TASK INPUTS:

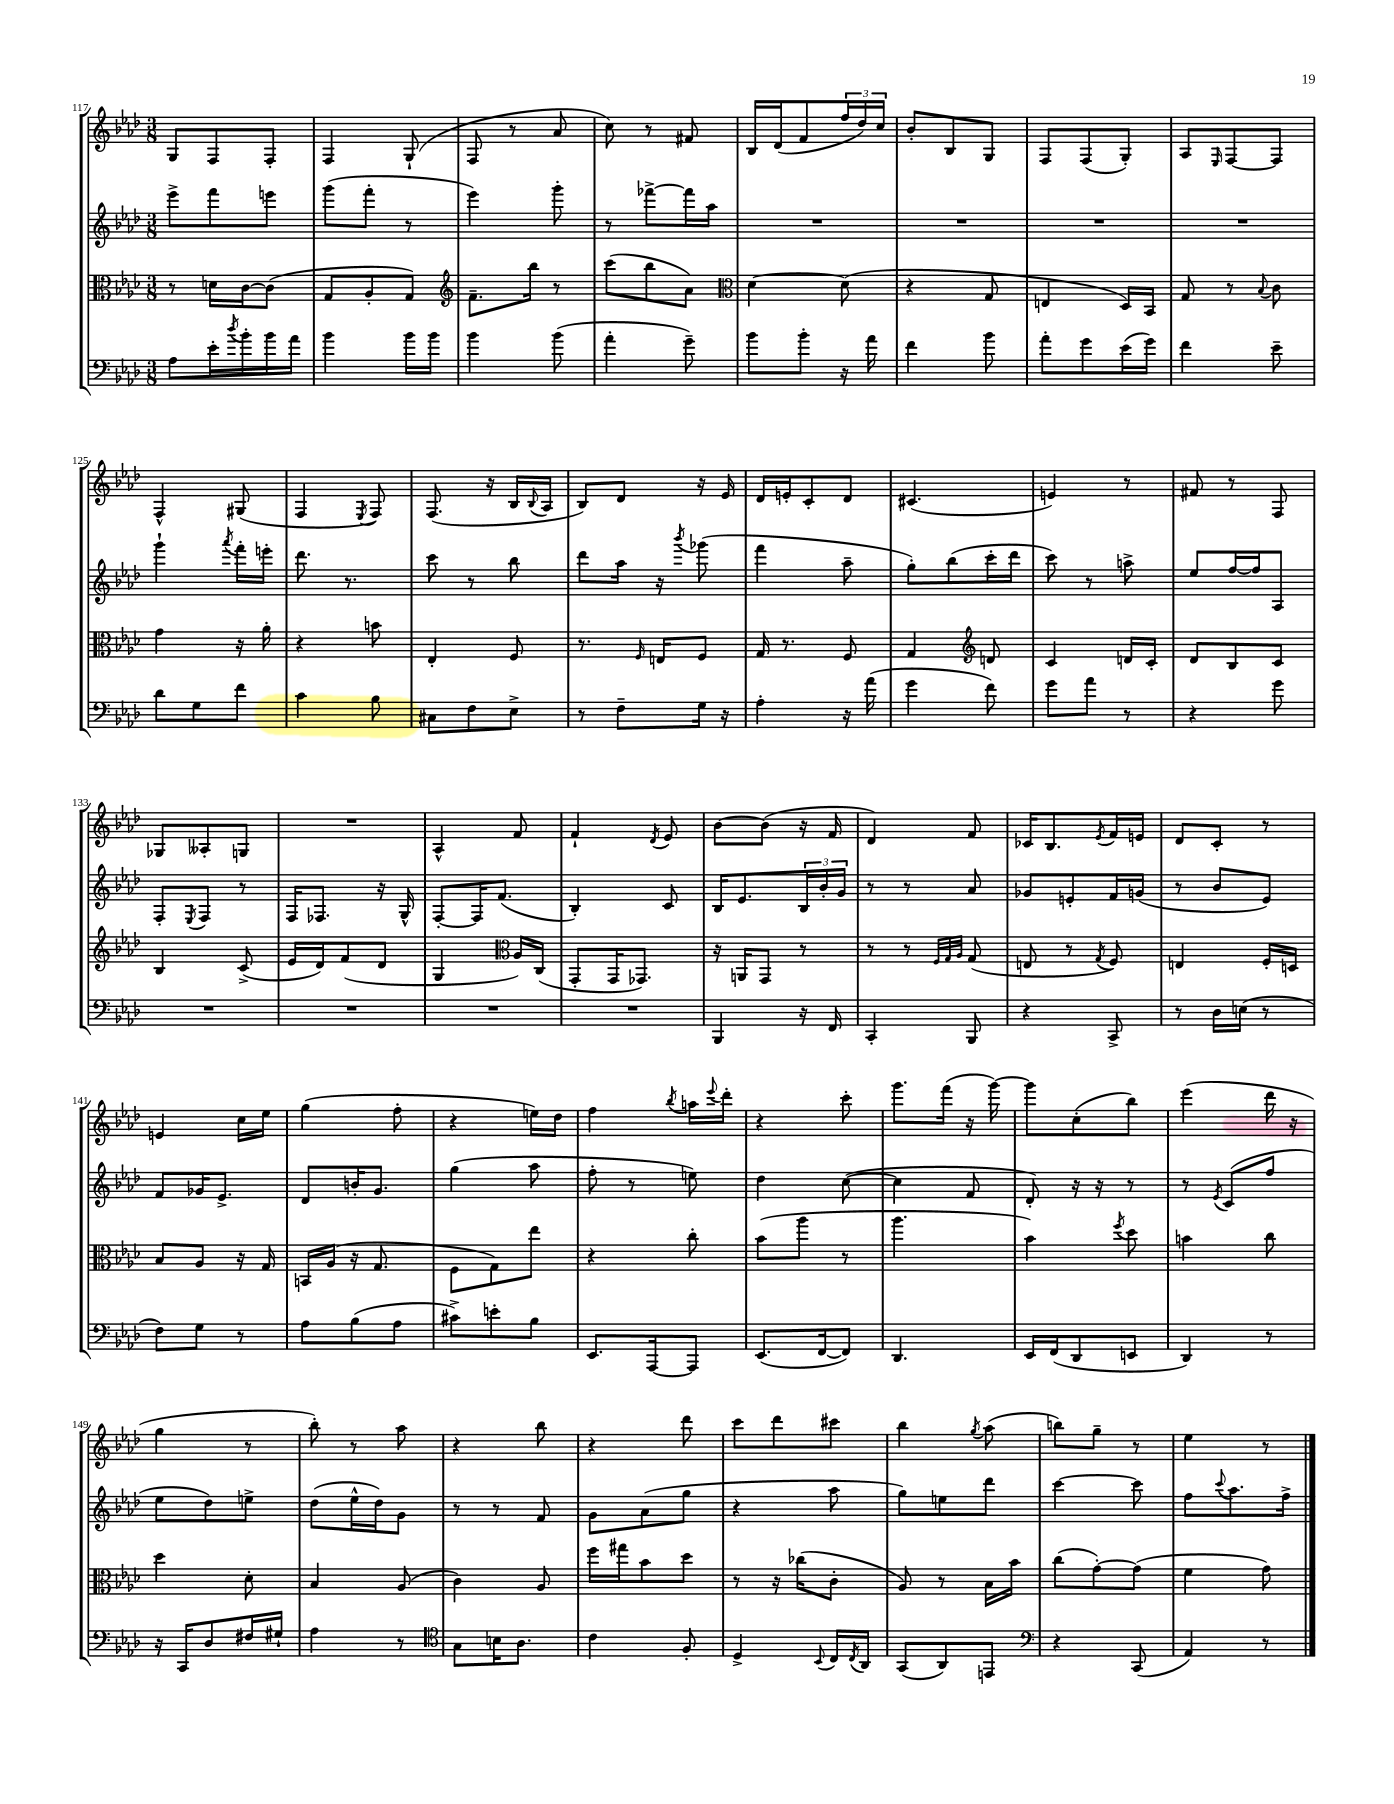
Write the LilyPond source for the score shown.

<<
\new StaffGroup <<
\new Staff = "s0" {
    \clef treble \key aes \major \numericTimeSignature \time 3/8
    g8 f8 f8-. |
    f4 g8-!( |
    f8 r8 aes'8 |
    c''8) r8 fis'8 |
    bes16 des'16( f'8 \tuplet 3/2 { f''16 des''16) c''16 } |
    bes'8-. bes8 g8 |
    f8 f8( g8-.) |
    aes8 \grace { ees16 } f8~ f8 |
    f4-^ gis8( |
    f4 \acciaccatura { ees8 } f8) |
    f8.( r16 bes16 \appoggiatura { bes8 } aes16 |
    bes8) des'8 r16 ees'16 |
    des'16 e'16-. c'8-. des'8 |
    cis'4.( |
    e'4) r8 |
    fis'8 r8 f8 |
    ges8 aeses8-. g8 |
    R4. |
    aes4-^ f'8 |
    f'4-! \acciaccatura { des'8 } ees'8 |
    bes'8~ bes'8( r16 f'16 |
    des'4) f'8 |
    ces'16 bes8. \acciaccatura { ees'8 } f'16 e'16 |
    des'8 c'8-. r8 |
    e'4 c''16 ees''16 |
    g''4( f''8-. |
    r4 e''16) des''16 |
    f''4 \acciaccatura { bes''8 } a''16 \appoggiatura { ees'''8 } des'''16-. |
    r4 c'''8-. |
    g'''8. f'''16( r16 g'''16~) |
    g'''8 c''8-.( bes''8) |
    ees'''4( des'''16 r16 |
    g''4 r8 |
    bes''8-.) r8 aes''8 |
    r4 bes''8 |
    r4 des'''8 |
    c'''8 des'''8 cis'''8 |
    bes''4 \acciaccatura { g''8 } aes''8( |
    b''8) g''8-- r8 |
    ees''4 r8 \bar "|." |
}
\new Staff = "s1" {
    \clef treble \key aes \major \numericTimeSignature \time 3/8
    ees'''8-> f'''8 e'''8 |
    g'''8( f'''8-. r8 |
    ees'''4) g'''8-. |
    r8 fes'''8~-> fes'''16 aes''16 |
    R4. |
    R4. |
    R4. |
    R4. |
    g'''4-! \acciaccatura { aes'''8 } f'''16-. e'''16-. |
    des'''8. r8. |
    c'''8 r8 bes''8 |
    des'''8 aes''16 r16 \acciaccatura { bes'''8 } ges'''8( |
    f'''4 aes''8-- |
    g''8-.) bes''8( c'''16-. des'''16 |
    c'''8) r8 a''8-> |
    ees''8 f''16~ f''16 aes8 |
    f8-. \acciaccatura { ees8 } f8 r8 |
    f16 fes8. r16 g16-^ |
    f8~-. f16 f'8.( |
    bes4-.) c'8 |
    bes16 ees'8. \tuplet 3/2 { bes16 bes'16-. g'16 } |
    r8 r8 aes'8 |
    ges'8 e'8-. f'16 g'16( |
    r8 bes'8 ees'8) |
    f'8 ges'16 ees'8.-> |
    des'8 b'16-. g'8. |
    g''4( aes''8 |
    f''8-. r8 e''8) |
    des''4 c''8~( |
    c''4 f'8 |
    des'8-.) r16 r16 r8 |
    r8 \acciaccatura { ees'8 } c'8( f''8 |
    ees''8 des''8) e''8-> |
    des''8( ees''16-^ des''16) g'8 |
    r8 r8 f'8 |
    g'8 aes'8( g''8 |
    r4 aes''8 |
    g''8) e''8 des'''8 |
    c'''4~ c'''8 |
    f''8 \appoggiatura { c'''8 } aes''8. f''16-> \bar "|." |
}
\new Staff = "s2" {
    \clef alto \key aes \major \numericTimeSignature \time 3/8
    r8 d'16 c'16~ c'8( |
    g8 aes8-. g8) |
    \clef treble f'8.-- bes''16 r8 |
    c'''8( bes''8 aes'8) |
    \clef alto des'4~ des'8( |
    r4 g8 |
    e4 des16) bes,16 |
    g8 r8 \appoggiatura { bes8 } c'8 |
    g'4 r16 aes'16-. |
    r4 b'8 |
    ees4-. f8 |
    r8. \grace { f16 } e16 f8 |
    g16 r8. f8 |
    g4 \clef treble d'8 |
    c'4 d'16 c'16-. |
    des'8 bes8 c'8 |
    bes4 c'8->( |
    ees'16 des'16) f'8( des'8 |
    g4 \clef alto aes16) c16( |
    g,8-. g,16 ges,8.) |
    r16 a,16 g,8 r8 |
    r8 r8 \grace { f32 g32 aes32 } g8( |
    e8 r8 \acciaccatura { g8 } f8) |
    e4 f16-. d16 |
    bes8 aes8 r16 g16 |
    b,16 aes16( r16 g8. |
    f8 g8) ees''8 |
    r4 c''8-. |
    bes'8( aes''8 r8 |
    aes''4. |
    bes'4) \acciaccatura { f''8 } des''8 |
    b'4 c''8 |
    des''4 des'8-. |
    bes4 aes8( |
    c'4) aes8 |
    f''16 gis''16 bes'8 des''8 |
    r8 r16 ces''16( c'8-. |
    aes8) r8 bes16 bes'16 |
    c''8( g'8~-.) g'8( |
    f'4 g'8) \bar "|." |
}
\new Staff = "s3" {
    \clef bass \key aes \major \numericTimeSignature \time 3/8
    aes8 ees'16-. \acciaccatura { des''8 } bes'16-. bes'16 aes'16 |
    bes'4 bes'16 bes'16 |
    bes'4 bes'8( |
    aes'4-. g'8--) |
    bes'8 bes'8-. r16 aes'16 |
    f'4 bes'8 |
    aes'8-. g'8 ees'16( g'16) |
    f'4 ees'8-- |
    des'8 g8 f'8 |
    c'4 bes8 |
    cis8 f8 ees8-> |
    r8 f8-- g16 r16 |
    aes4-. r16 aes'16( |
    g'4 f'8) |
    g'8 aes'8 r8 |
    r4 g'8 |
    R4. |
    R4. |
    R4. |
    R4. |
    bes,,4 r16 f,16 |
    c,4-. bes,,8 |
    r4 c,8-> |
    r8 des16 e16( r8 |
    f8) g8 r8 |
    aes8 bes8( aes8 |
    cis'8->) e'8-. bes8 |
    ees,8. aes,,16~ aes,,8 |
    ees,8.( f,16~ f,8) |
    des,4. |
    ees,16 f,16( des,8 e,8 |
    des,4) r8 |
    r16 c,16 des8 fis16 gis16-! |
    aes4 r8 |
    \clef tenor g8 b16 aes8. |
    c'4 f8-. |
    des4-> \appoggiatura { bes,8 } c16 \acciaccatura { c8 } aes,16 |
    g,8( aes,8) e,8 |
    \clef bass r4 c,8( |
    aes,4) r8 \bar "|." |
}
>>
>>
\layout { \context { \Score currentBarNumber = #117 } }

WHAT THIS TASK INVOLVES: Identify every line in the material above that contains the string "bass", and copy each of those lines in full.

SOLUTION:
    \clef bass \key aes \major \numericTimeSignature \time 3/8
    \clef bass r4 c,8( |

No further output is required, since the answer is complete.